** PROBLEM **
Your task is to retype, word for word, the lines from the start of the data through the line holding "blue 1x1 brick [95,92,129,125]". Do not include the pictures.

** THE DATA **
::::::

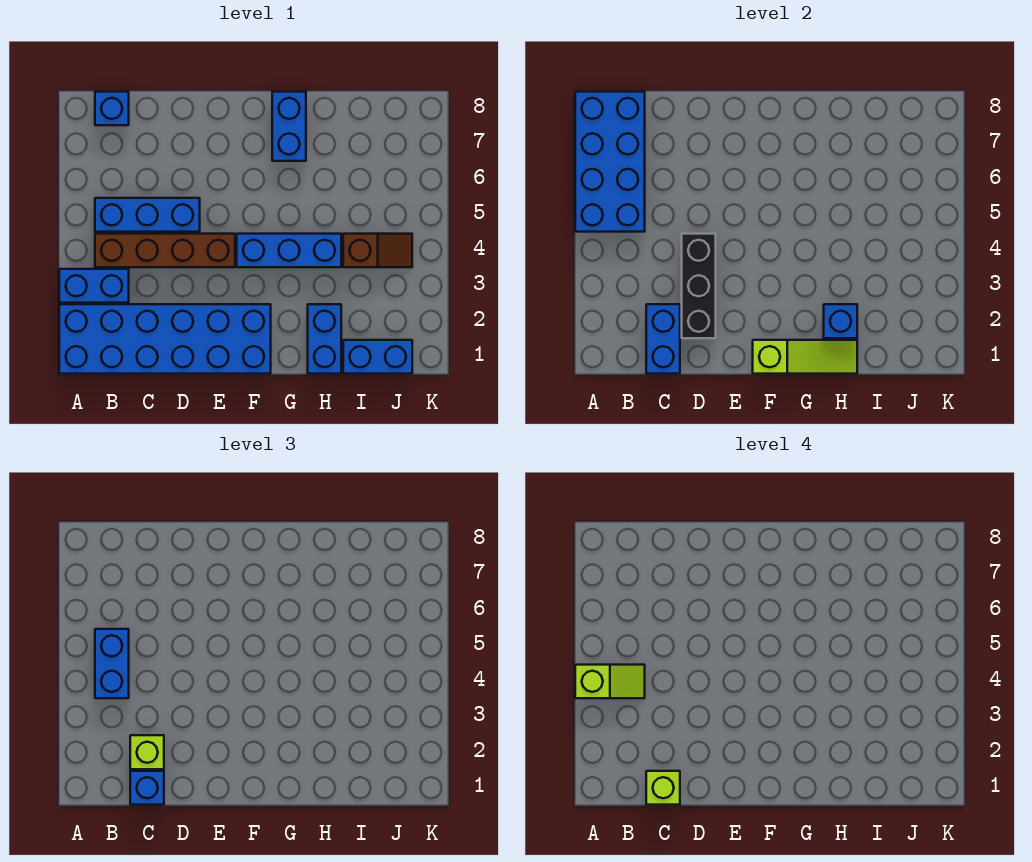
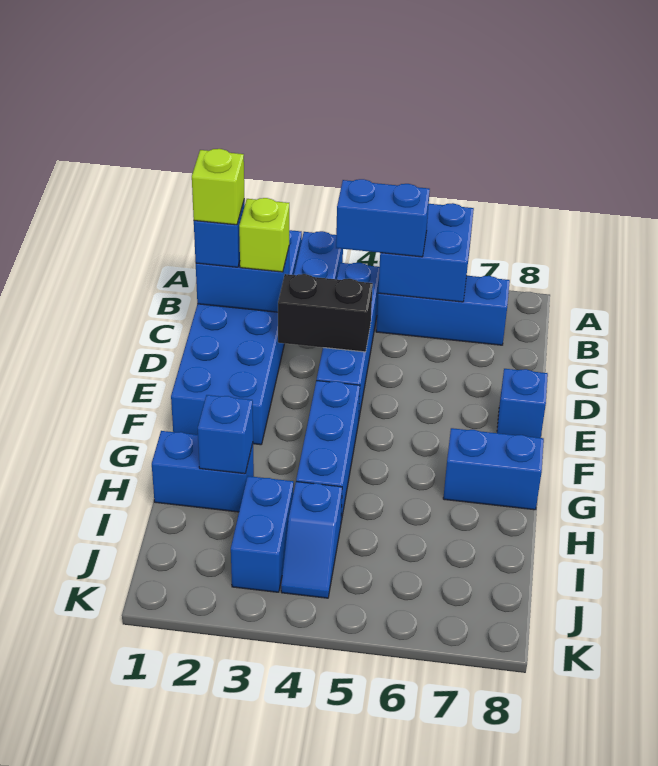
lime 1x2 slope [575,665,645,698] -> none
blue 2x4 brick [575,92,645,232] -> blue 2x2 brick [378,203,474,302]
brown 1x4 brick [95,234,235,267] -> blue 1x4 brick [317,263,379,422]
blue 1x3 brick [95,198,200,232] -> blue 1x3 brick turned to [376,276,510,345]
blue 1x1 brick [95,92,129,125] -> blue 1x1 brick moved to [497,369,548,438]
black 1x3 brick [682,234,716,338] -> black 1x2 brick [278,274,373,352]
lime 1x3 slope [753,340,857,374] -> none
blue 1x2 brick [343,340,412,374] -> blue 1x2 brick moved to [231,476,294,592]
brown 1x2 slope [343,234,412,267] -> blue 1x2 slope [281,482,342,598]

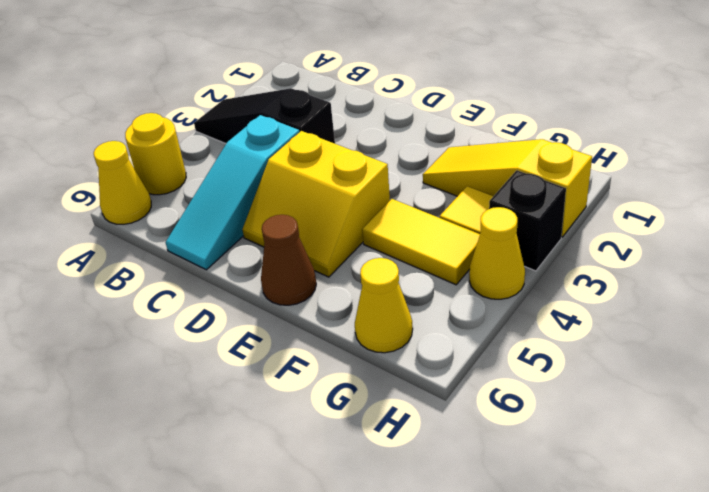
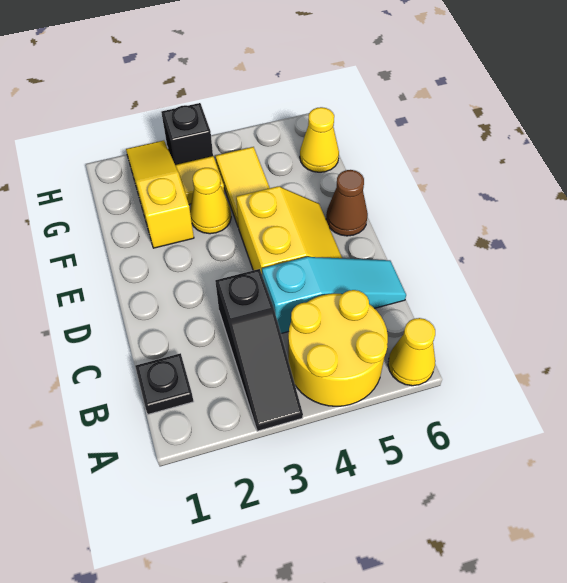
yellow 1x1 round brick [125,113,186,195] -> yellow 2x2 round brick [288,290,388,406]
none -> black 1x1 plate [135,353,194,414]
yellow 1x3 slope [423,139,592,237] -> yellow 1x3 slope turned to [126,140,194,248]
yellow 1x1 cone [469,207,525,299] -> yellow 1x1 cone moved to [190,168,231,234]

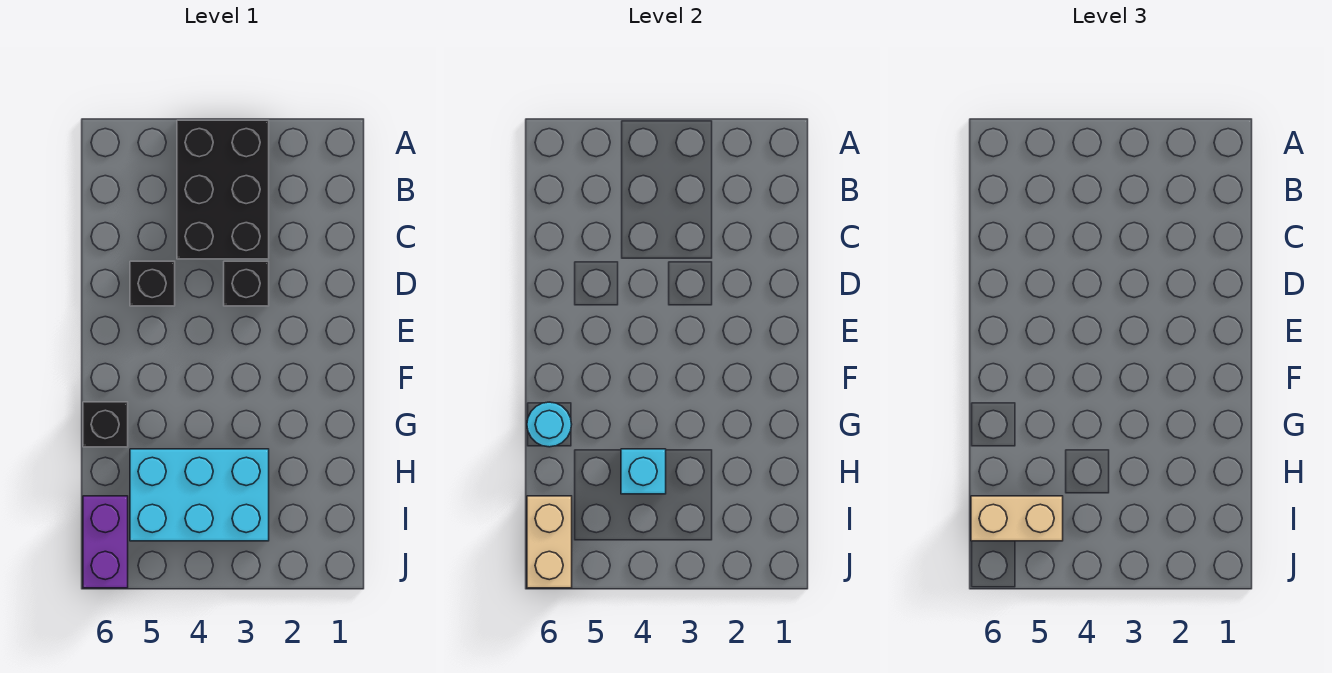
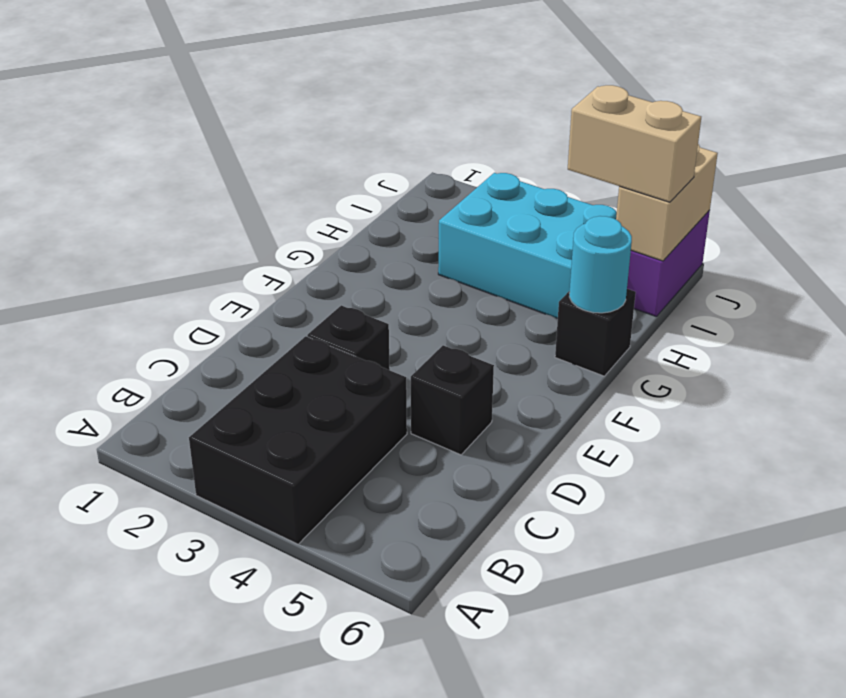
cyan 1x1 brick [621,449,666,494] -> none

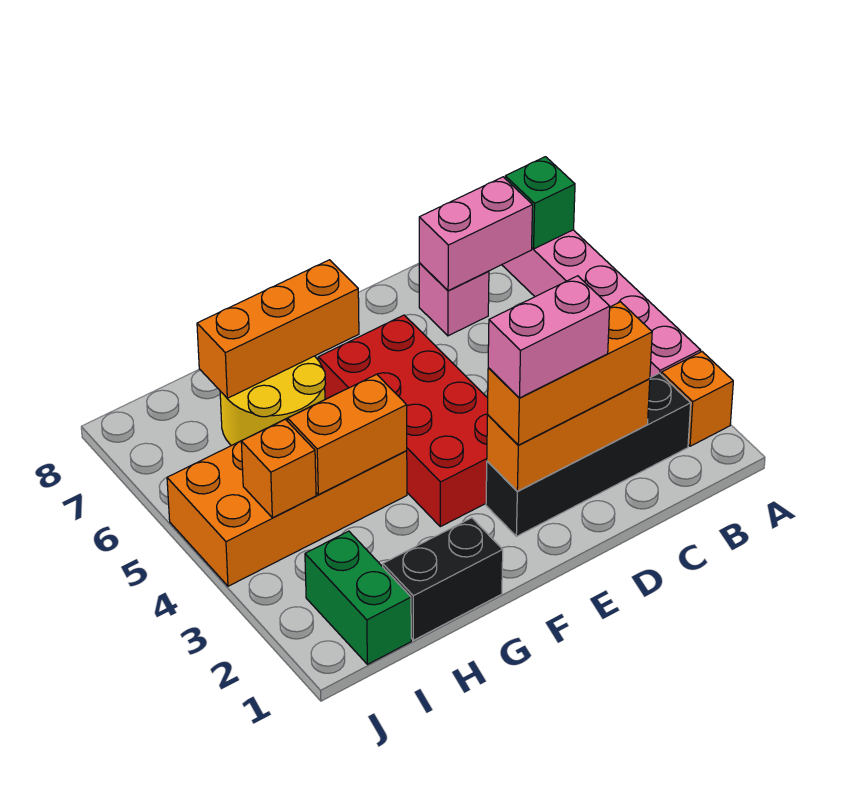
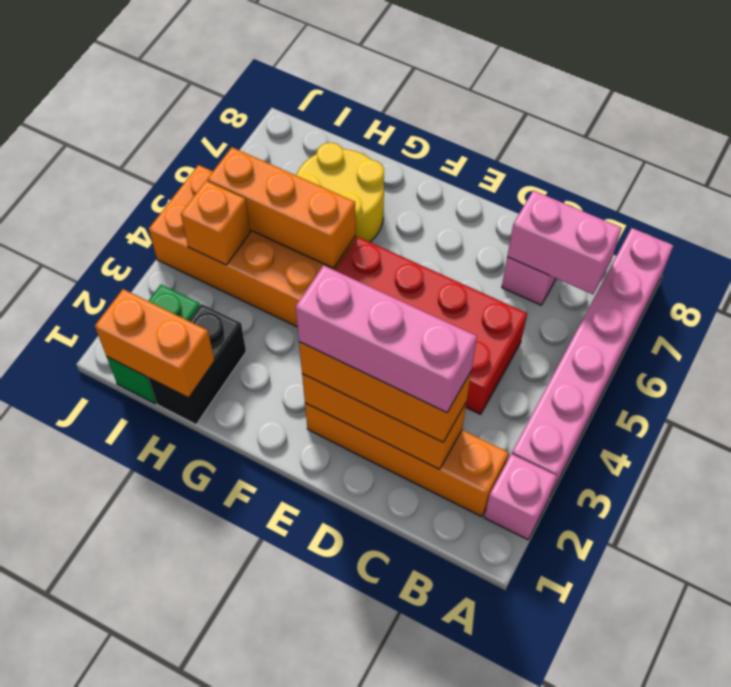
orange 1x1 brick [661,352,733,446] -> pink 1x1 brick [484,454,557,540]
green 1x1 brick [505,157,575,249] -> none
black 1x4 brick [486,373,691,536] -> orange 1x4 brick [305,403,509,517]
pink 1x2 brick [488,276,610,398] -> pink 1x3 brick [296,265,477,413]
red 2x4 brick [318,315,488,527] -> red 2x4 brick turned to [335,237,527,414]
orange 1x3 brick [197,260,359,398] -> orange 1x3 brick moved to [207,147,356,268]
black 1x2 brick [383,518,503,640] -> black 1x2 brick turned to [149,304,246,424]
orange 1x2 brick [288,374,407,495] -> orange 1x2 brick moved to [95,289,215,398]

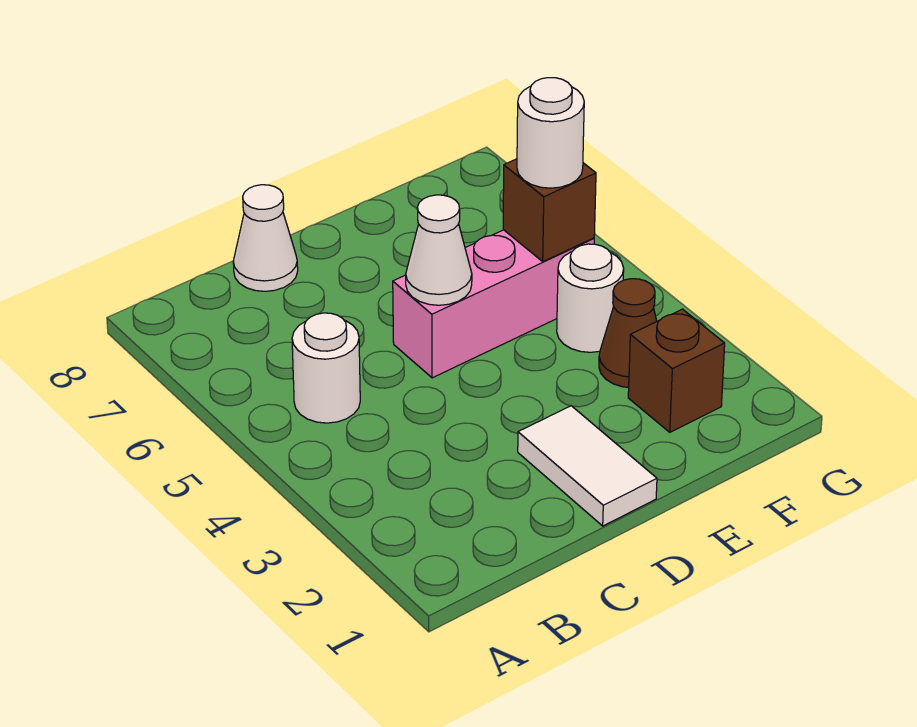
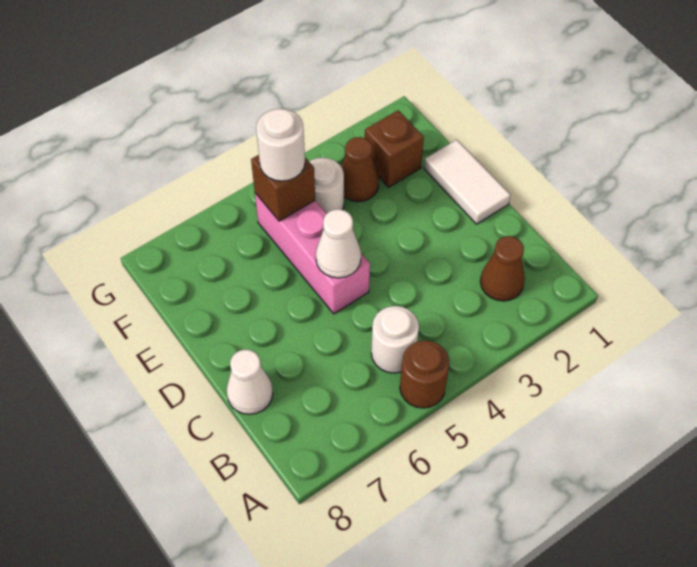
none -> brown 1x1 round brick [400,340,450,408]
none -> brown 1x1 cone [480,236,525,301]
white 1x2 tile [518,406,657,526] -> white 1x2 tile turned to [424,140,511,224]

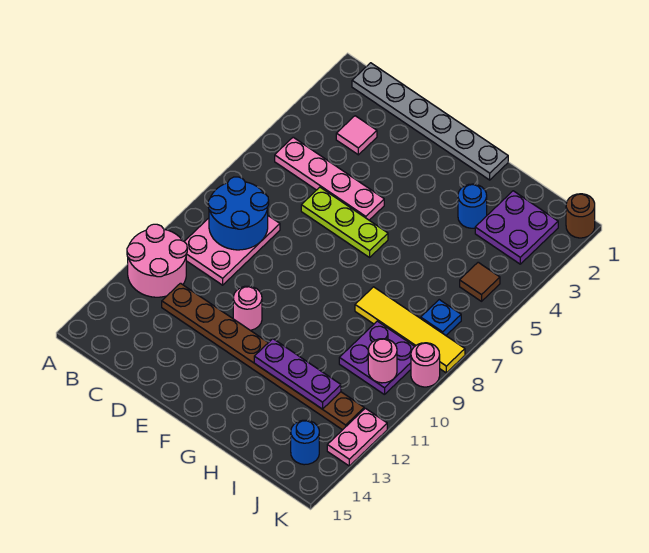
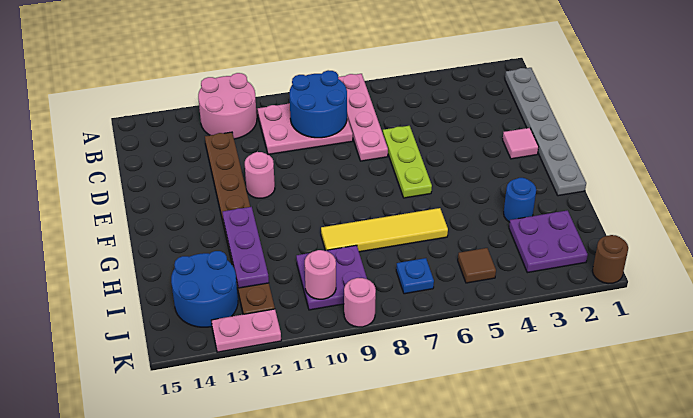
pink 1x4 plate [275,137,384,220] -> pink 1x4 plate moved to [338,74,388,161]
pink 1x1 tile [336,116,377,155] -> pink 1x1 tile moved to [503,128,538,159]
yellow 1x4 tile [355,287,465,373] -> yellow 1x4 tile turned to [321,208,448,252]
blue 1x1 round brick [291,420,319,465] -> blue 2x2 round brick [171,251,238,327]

::::::

** REPLY TO THE TASK **
lime 1x2 slope [575,665,645,698] -> none
blue 2x4 brick [575,92,645,232] -> blue 2x2 brick [378,203,474,302]
brown 1x4 brick [95,234,235,267] -> blue 1x4 brick [317,263,379,422]
blue 1x3 brick [95,198,200,232] -> blue 1x3 brick turned to [376,276,510,345]
blue 1x1 brick [95,92,129,125] -> blue 1x1 brick moved to [497,369,548,438]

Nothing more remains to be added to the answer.